Input data:
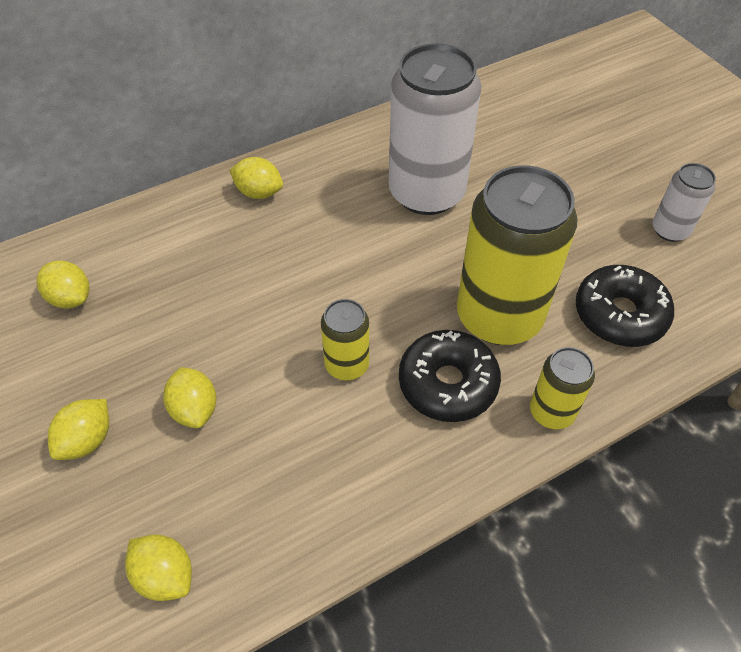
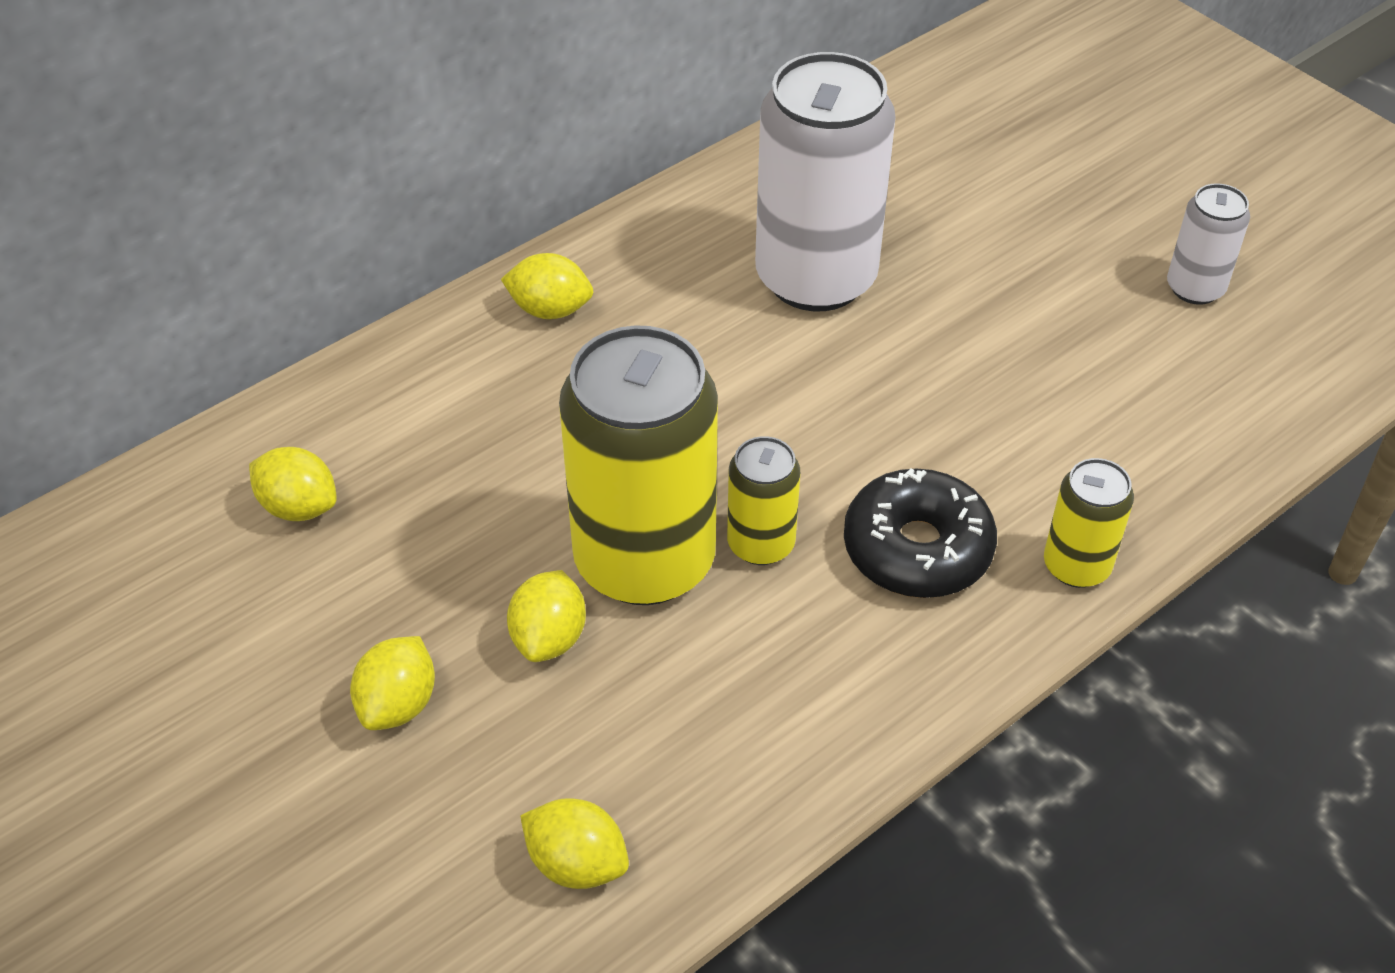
camera: 10 degrees left, 5 degrees down
(195, 409) = (549, 638): yellow lemon -> yellow lemon turned 45 degrees clockwise
(499, 316) = (970, 445): yellow can -> yellow can (644, 560)
(619, 314) = (1145, 419): black donut -> none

Problem to work on:
Could you give again, word for word, the line with "(499, 316) = (970, 445): yellow" and all lines after it through the end of the data? Leave out everything else.

Output for this task:
(499, 316) = (970, 445): yellow can -> yellow can (644, 560)
(619, 314) = (1145, 419): black donut -> none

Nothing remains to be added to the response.